**REQUIREMENT**. No pictures, please. Copy exactly the lines from the one with "none -> blue brick C2 level 1" through the final line below.

(Object transformation records)
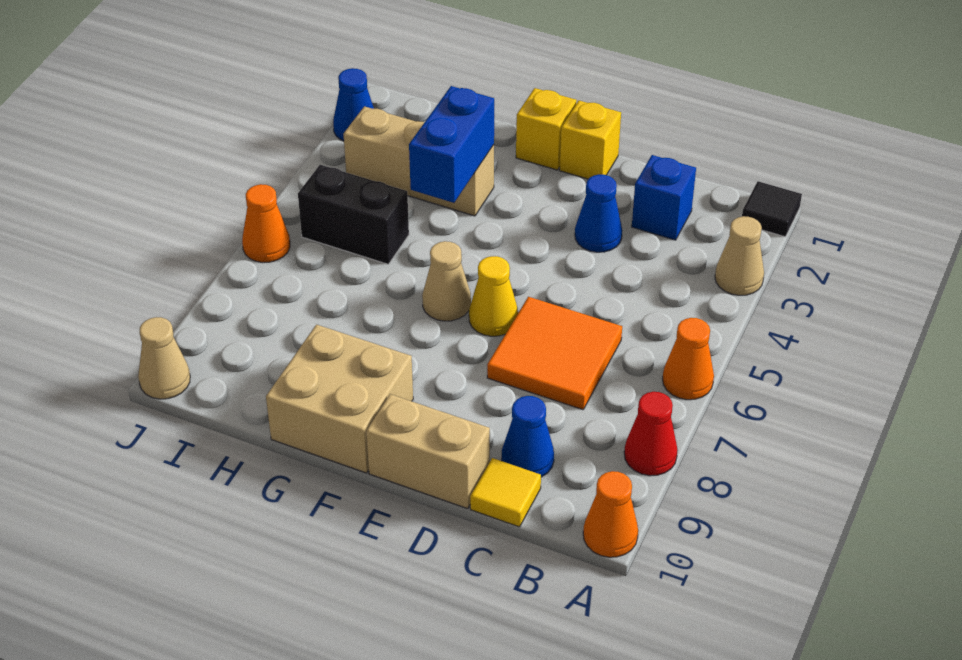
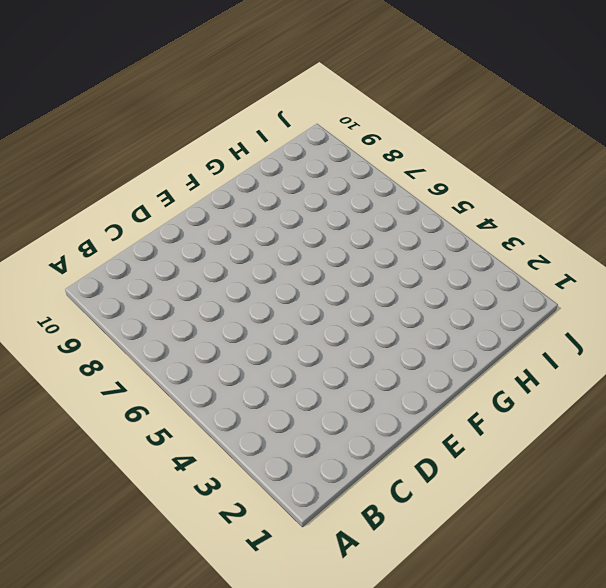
none -> black tile A1 level 1
none -> tan cone A3 level 1
none -> orange cone A6 level 1

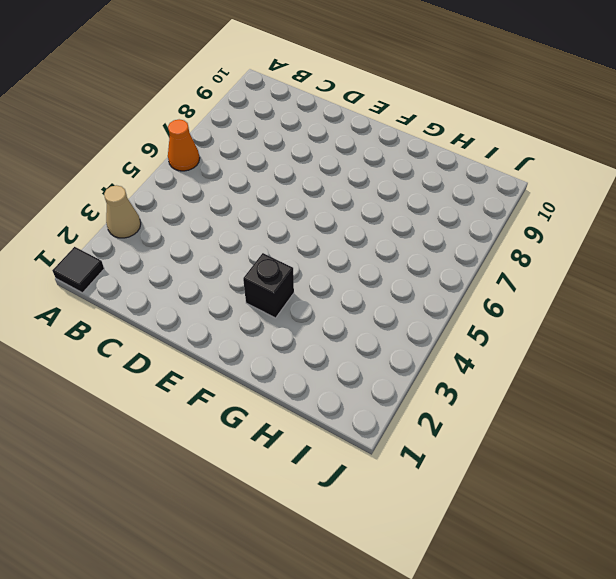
black brick F3 level 1 -> none
none -> red cone A8 level 1
none -> orange cone A10 level 1
none -> blue brick C2 level 1

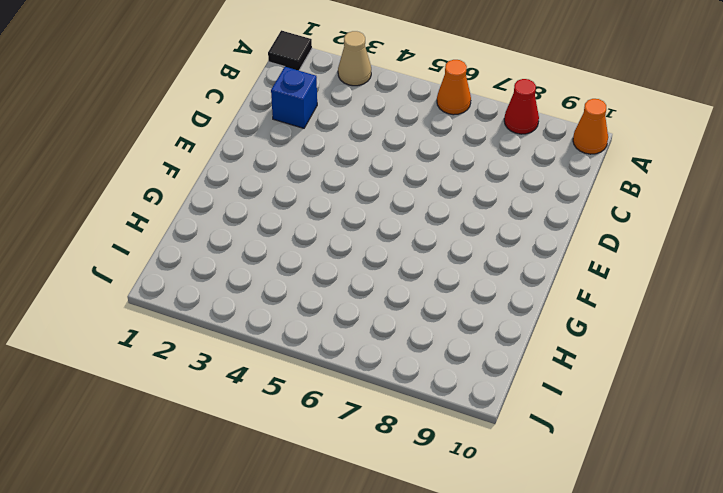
none -> orange tile C6:D7 level 1
none -> blue cone C9 level 1
none -> yellow tile C10 level 1

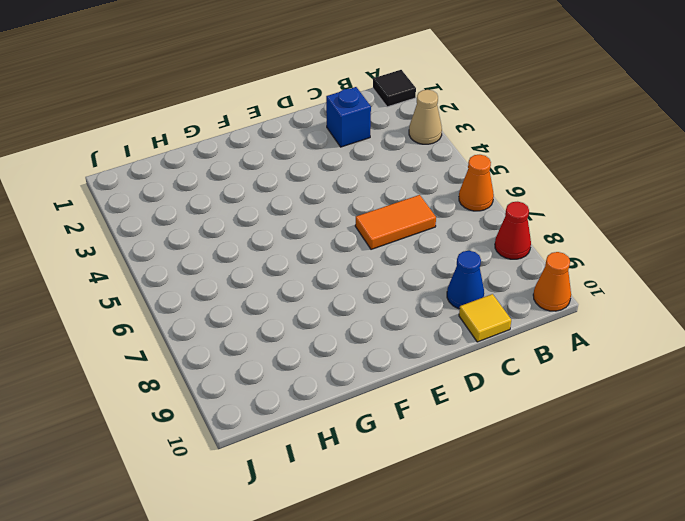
orange tile C6:D6 level 1 -> orange tile C6:D7 level 1
none -> blue cone D3 level 1
none -> tan brick D10:E10 level 1
none -> yellow brick E1 level 1

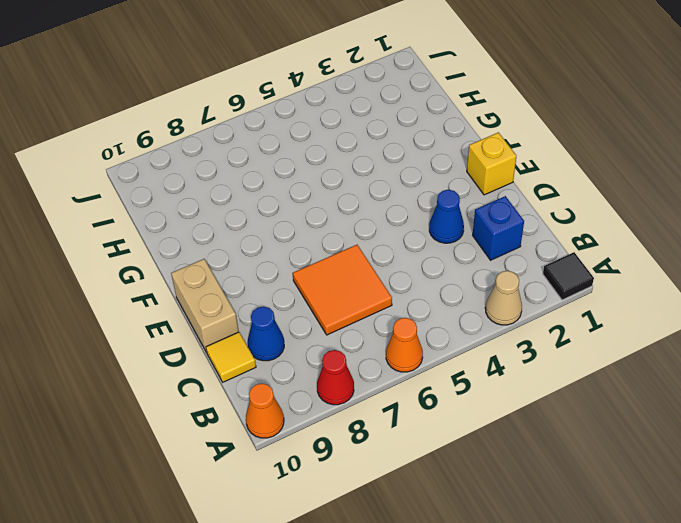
none -> yellow cone E6 level 1
none -> yellow brick F1 level 1
none -> tan cone F6 level 1

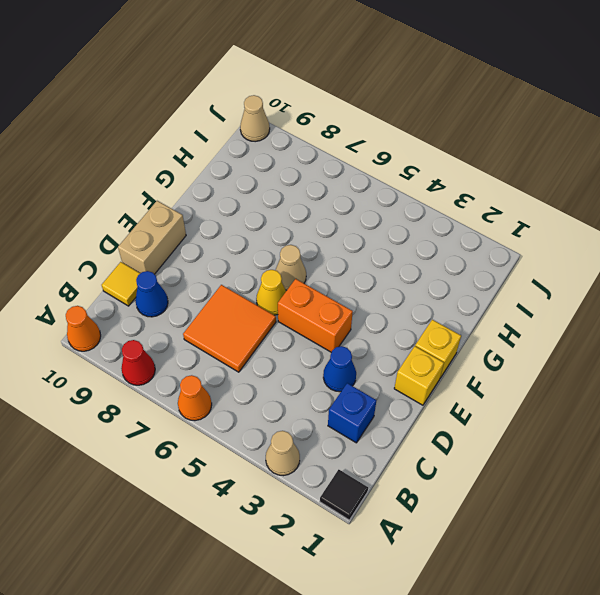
orange brick E4:E5 level 1 -> none
none -> tan brick F9:G10 level 1
none -> tan brick G3:I3 level 1
none -> black brick H5:I5 level 1

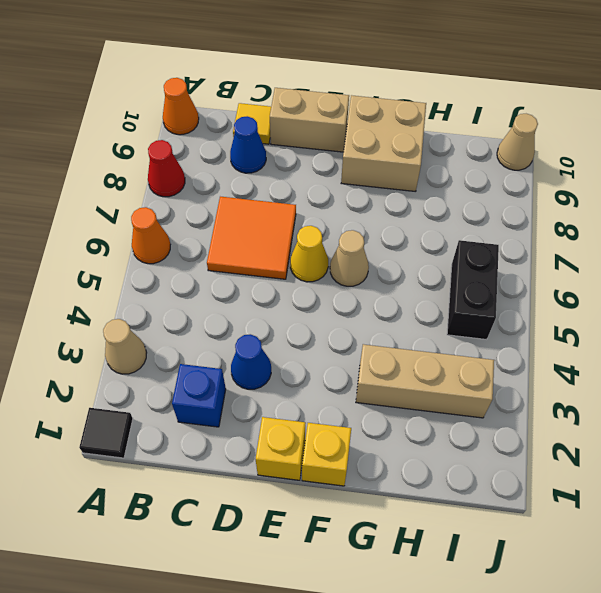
black brick I5:I6 level 1 -> black brick H5:I5 level 1
none -> blue cone J2 level 1
none -> orange cone J6 level 1
none -> blue brick G3:G4 level 2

**ANSWER FOR THE TASK**.
none -> blue brick C2 level 1

none -> orange tile C6:D7 level 1
none -> blue cone C9 level 1
none -> yellow tile C10 level 1

orange tile C6:D6 level 1 -> orange tile C6:D7 level 1
none -> blue cone D3 level 1
none -> tan brick D10:E10 level 1
none -> yellow brick E1 level 1

none -> yellow cone E6 level 1
none -> yellow brick F1 level 1
none -> tan cone F6 level 1

orange brick E4:E5 level 1 -> none
none -> tan brick F9:G10 level 1
none -> tan brick G3:I3 level 1
none -> black brick H5:I5 level 1

black brick I5:I6 level 1 -> black brick H5:I5 level 1
none -> blue cone J2 level 1
none -> orange cone J6 level 1
none -> blue brick G3:G4 level 2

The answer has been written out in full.